WHAT THIS TASK INVOLVES: Each record that follows must be given again without alteration.

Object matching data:
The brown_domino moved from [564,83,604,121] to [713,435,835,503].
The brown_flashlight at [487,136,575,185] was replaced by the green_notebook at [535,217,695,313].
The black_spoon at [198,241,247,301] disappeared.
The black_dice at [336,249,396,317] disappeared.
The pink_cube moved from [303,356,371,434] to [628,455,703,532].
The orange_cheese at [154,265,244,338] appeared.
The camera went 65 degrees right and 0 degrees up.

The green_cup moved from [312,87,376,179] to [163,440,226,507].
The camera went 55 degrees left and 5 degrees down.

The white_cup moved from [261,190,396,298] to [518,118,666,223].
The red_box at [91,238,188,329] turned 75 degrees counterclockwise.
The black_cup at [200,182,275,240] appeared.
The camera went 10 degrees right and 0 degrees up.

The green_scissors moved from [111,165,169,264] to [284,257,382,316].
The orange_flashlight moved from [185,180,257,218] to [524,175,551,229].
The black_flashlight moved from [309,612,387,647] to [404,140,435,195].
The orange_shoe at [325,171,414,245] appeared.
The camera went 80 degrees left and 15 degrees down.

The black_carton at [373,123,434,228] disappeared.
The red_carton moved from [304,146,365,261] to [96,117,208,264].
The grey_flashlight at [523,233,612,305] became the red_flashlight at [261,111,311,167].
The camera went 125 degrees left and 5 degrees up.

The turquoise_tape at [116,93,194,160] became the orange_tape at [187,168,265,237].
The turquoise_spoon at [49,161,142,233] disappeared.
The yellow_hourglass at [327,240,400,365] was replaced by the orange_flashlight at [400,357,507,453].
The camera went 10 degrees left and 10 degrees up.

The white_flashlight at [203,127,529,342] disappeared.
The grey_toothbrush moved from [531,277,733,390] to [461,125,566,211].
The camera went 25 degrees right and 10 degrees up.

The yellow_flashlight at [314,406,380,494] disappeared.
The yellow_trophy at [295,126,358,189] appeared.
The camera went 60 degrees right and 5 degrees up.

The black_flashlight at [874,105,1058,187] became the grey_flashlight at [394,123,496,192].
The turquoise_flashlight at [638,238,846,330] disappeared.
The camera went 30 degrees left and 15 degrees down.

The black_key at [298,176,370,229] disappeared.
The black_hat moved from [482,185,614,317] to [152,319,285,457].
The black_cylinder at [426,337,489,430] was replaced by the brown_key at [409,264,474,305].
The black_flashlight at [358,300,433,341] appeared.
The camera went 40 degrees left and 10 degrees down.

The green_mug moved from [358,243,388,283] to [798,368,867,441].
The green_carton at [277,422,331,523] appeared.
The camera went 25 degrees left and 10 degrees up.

WORKED SOLUTION:
The brown_domino moved from [564,83,604,121] to [713,435,835,503].
The brown_flashlight at [487,136,575,185] was replaced by the green_notebook at [535,217,695,313].
The black_spoon at [198,241,247,301] disappeared.
The black_dice at [336,249,396,317] disappeared.
The pink_cube moved from [303,356,371,434] to [628,455,703,532].
The orange_cheese at [154,265,244,338] appeared.
The camera went 65 degrees right and 0 degrees up.

The green_cup moved from [312,87,376,179] to [163,440,226,507].
The camera went 55 degrees left and 5 degrees down.

The white_cup moved from [261,190,396,298] to [518,118,666,223].
The red_box at [91,238,188,329] turned 75 degrees counterclockwise.
The black_cup at [200,182,275,240] appeared.
The camera went 10 degrees right and 0 degrees up.

The green_scissors moved from [111,165,169,264] to [284,257,382,316].
The orange_flashlight moved from [185,180,257,218] to [524,175,551,229].
The black_flashlight moved from [309,612,387,647] to [404,140,435,195].
The orange_shoe at [325,171,414,245] appeared.
The camera went 80 degrees left and 15 degrees down.

The black_carton at [373,123,434,228] disappeared.
The red_carton moved from [304,146,365,261] to [96,117,208,264].
The grey_flashlight at [523,233,612,305] became the red_flashlight at [261,111,311,167].
The camera went 125 degrees left and 5 degrees up.

The turquoise_tape at [116,93,194,160] became the orange_tape at [187,168,265,237].
The turquoise_spoon at [49,161,142,233] disappeared.
The yellow_hourglass at [327,240,400,365] was replaced by the orange_flashlight at [400,357,507,453].
The camera went 10 degrees left and 10 degrees up.

The white_flashlight at [203,127,529,342] disappeared.
The grey_toothbrush moved from [531,277,733,390] to [461,125,566,211].
The camera went 25 degrees right and 10 degrees up.

The yellow_flashlight at [314,406,380,494] disappeared.
The yellow_trophy at [295,126,358,189] appeared.
The camera went 60 degrees right and 5 degrees up.

The black_flashlight at [874,105,1058,187] became the grey_flashlight at [394,123,496,192].
The turquoise_flashlight at [638,238,846,330] disappeared.
The camera went 30 degrees left and 15 degrees down.

The black_key at [298,176,370,229] disappeared.
The black_hat moved from [482,185,614,317] to [152,319,285,457].
The black_cylinder at [426,337,489,430] was replaced by the brown_key at [409,264,474,305].
The black_flashlight at [358,300,433,341] appeared.
The camera went 40 degrees left and 10 degrees down.

The green_mug moved from [358,243,388,283] to [798,368,867,441].
The green_carton at [277,422,331,523] appeared.
The camera went 25 degrees left and 10 degrees up.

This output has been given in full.